Transcribe each line of the material with no alterations.

+ + +

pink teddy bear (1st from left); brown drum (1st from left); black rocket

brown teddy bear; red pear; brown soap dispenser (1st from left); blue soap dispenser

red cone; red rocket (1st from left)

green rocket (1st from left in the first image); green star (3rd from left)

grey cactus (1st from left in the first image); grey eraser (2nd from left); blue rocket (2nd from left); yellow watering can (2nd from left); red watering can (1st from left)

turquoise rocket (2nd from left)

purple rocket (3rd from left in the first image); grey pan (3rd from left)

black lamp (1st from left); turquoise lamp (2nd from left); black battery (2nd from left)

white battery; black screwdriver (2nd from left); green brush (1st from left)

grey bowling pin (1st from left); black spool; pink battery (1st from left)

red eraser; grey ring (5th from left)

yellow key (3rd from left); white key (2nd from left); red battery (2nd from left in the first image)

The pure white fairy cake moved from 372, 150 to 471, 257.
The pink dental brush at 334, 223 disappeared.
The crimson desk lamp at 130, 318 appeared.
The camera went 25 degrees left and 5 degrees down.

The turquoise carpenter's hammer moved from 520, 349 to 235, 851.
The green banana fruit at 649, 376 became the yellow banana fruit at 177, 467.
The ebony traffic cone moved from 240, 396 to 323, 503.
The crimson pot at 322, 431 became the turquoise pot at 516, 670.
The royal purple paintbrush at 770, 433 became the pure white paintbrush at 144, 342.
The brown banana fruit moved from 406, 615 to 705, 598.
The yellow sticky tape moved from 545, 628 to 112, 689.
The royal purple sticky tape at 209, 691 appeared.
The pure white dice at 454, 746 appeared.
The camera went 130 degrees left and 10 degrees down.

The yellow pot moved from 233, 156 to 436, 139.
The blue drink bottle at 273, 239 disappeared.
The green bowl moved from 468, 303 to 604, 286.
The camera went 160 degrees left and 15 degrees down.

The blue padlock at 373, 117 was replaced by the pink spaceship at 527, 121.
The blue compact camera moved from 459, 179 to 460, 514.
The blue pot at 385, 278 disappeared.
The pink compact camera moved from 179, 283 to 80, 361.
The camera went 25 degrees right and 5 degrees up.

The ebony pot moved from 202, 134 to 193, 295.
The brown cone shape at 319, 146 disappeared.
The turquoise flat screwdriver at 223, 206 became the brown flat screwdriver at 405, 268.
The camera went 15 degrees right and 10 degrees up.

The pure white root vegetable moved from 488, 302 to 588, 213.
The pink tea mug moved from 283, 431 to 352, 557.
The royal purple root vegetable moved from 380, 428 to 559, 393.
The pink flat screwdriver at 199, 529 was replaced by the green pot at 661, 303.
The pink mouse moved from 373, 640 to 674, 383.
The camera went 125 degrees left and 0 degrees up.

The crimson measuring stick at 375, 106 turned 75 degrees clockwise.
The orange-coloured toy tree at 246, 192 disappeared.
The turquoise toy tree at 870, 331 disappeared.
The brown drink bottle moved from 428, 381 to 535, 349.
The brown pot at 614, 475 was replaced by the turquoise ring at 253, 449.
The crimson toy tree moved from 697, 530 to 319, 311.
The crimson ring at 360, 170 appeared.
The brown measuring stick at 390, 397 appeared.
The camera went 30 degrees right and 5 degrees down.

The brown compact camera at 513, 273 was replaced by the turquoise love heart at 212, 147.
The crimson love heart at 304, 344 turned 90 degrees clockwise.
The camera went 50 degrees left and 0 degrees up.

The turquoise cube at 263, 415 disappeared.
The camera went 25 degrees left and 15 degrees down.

+ + +

> **EXPECTED ANSWER**:
pink teddy bear (1st from left); brown drum (1st from left); black rocket

brown teddy bear; red pear; brown soap dispenser (1st from left); blue soap dispenser

red cone; red rocket (1st from left)

green rocket (1st from left in the first image); green star (3rd from left)

grey cactus (1st from left in the first image); grey eraser (2nd from left); blue rocket (2nd from left); yellow watering can (2nd from left); red watering can (1st from left)

turquoise rocket (2nd from left)

purple rocket (3rd from left in the first image); grey pan (3rd from left)

black lamp (1st from left); turquoise lamp (2nd from left); black battery (2nd from left)

white battery; black screwdriver (2nd from left); green brush (1st from left)

grey bowling pin (1st from left); black spool; pink battery (1st from left)

red eraser; grey ring (5th from left)

yellow key (3rd from left); white key (2nd from left); red battery (2nd from left in the first image)

The pure white fairy cake moved from 372, 150 to 471, 257.
The pink dental brush at 334, 223 disappeared.
The crimson desk lamp at 130, 318 appeared.
The camera went 25 degrees left and 5 degrees down.

The turquoise carpenter's hammer moved from 520, 349 to 235, 851.
The green banana fruit at 649, 376 became the yellow banana fruit at 177, 467.
The ebony traffic cone moved from 240, 396 to 323, 503.
The crimson pot at 322, 431 became the turquoise pot at 516, 670.
The royal purple paintbrush at 770, 433 became the pure white paintbrush at 144, 342.
The brown banana fruit moved from 406, 615 to 705, 598.
The yellow sticky tape moved from 545, 628 to 112, 689.
The royal purple sticky tape at 209, 691 appeared.
The pure white dice at 454, 746 appeared.
The camera went 130 degrees left and 10 degrees down.

The yellow pot moved from 233, 156 to 436, 139.
The blue drink bottle at 273, 239 disappeared.
The green bowl moved from 468, 303 to 604, 286.
The camera went 160 degrees left and 15 degrees down.

The blue padlock at 373, 117 was replaced by the pink spaceship at 527, 121.
The blue compact camera moved from 459, 179 to 460, 514.
The blue pot at 385, 278 disappeared.
The pink compact camera moved from 179, 283 to 80, 361.
The camera went 25 degrees right and 5 degrees up.

The ebony pot moved from 202, 134 to 193, 295.
The brown cone shape at 319, 146 disappeared.
The turquoise flat screwdriver at 223, 206 became the brown flat screwdriver at 405, 268.
The camera went 15 degrees right and 10 degrees up.

The pure white root vegetable moved from 488, 302 to 588, 213.
The pink tea mug moved from 283, 431 to 352, 557.
The royal purple root vegetable moved from 380, 428 to 559, 393.
The pink flat screwdriver at 199, 529 was replaced by the green pot at 661, 303.
The pink mouse moved from 373, 640 to 674, 383.
The camera went 125 degrees left and 0 degrees up.

The crimson measuring stick at 375, 106 turned 75 degrees clockwise.
The orange-coloured toy tree at 246, 192 disappeared.
The turquoise toy tree at 870, 331 disappeared.
The brown drink bottle moved from 428, 381 to 535, 349.
The brown pot at 614, 475 was replaced by the turquoise ring at 253, 449.
The crimson toy tree moved from 697, 530 to 319, 311.
The crimson ring at 360, 170 appeared.
The brown measuring stick at 390, 397 appeared.
The camera went 30 degrees right and 5 degrees down.

The brown compact camera at 513, 273 was replaced by the turquoise love heart at 212, 147.
The crimson love heart at 304, 344 turned 90 degrees clockwise.
The camera went 50 degrees left and 0 degrees up.

The turquoise cube at 263, 415 disappeared.
The camera went 25 degrees left and 15 degrees down.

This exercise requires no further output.